• Activity
Extract every line from the records below that contains the word "DIGITS".

• Records to process
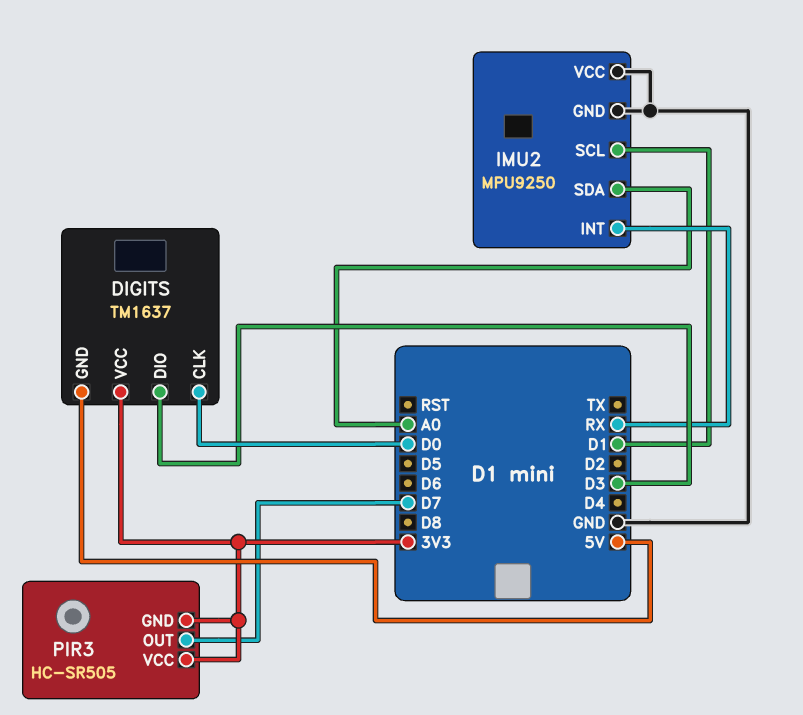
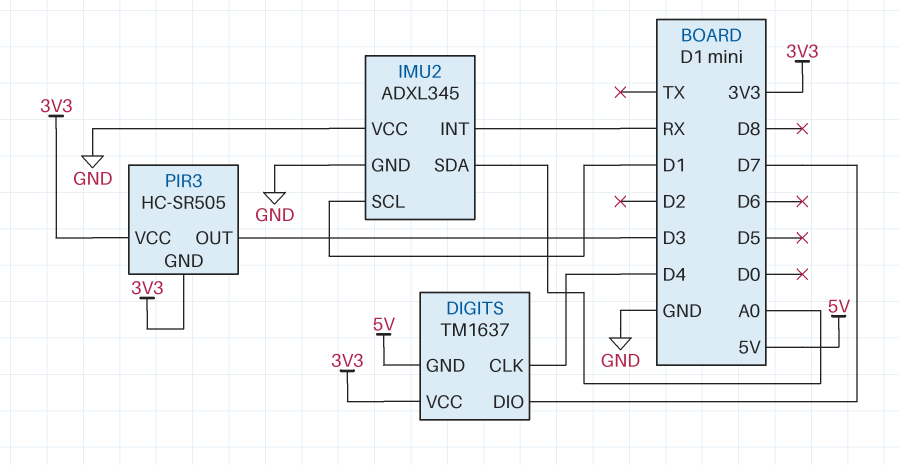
DIGITS pin CLK: D0 -> D4
DIGITS pin DIO: D3 -> D7
IMU2: MPU9250 -> ADXL345
PIR3 pin OUT: D7 -> D3

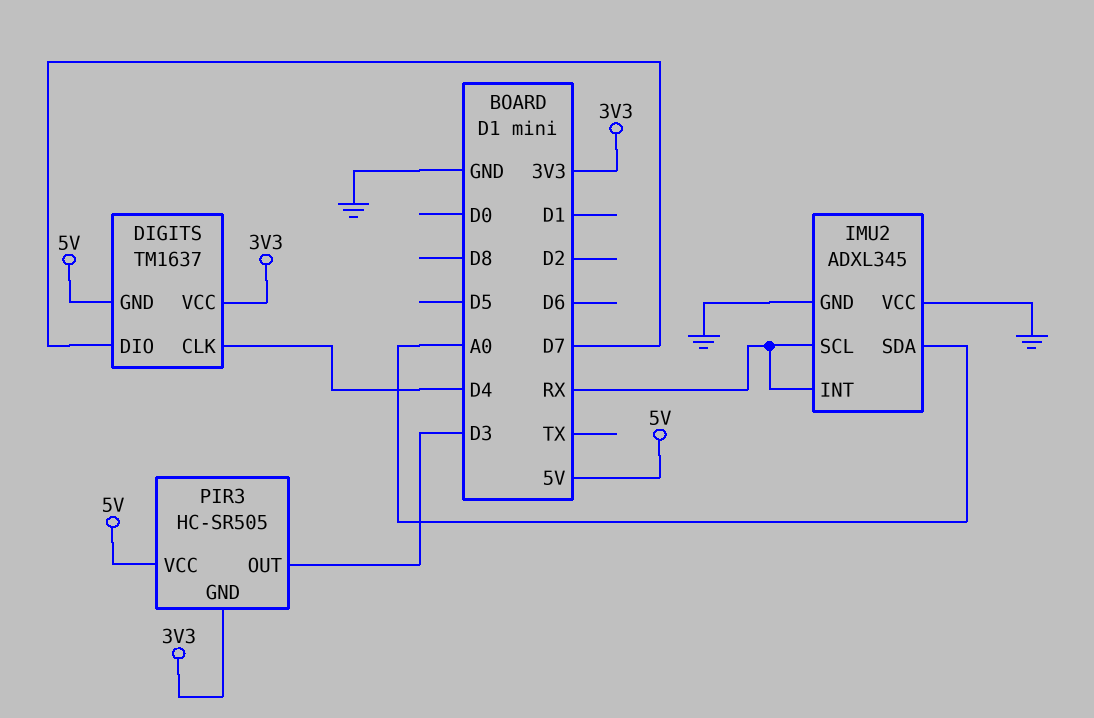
IMU2 pin SCL: D1 -> RX
PIR3 pin VCC: 3V3 -> 5V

• Solution for this exercise
DIGITS pin CLK: D0 -> D4
DIGITS pin DIO: D3 -> D7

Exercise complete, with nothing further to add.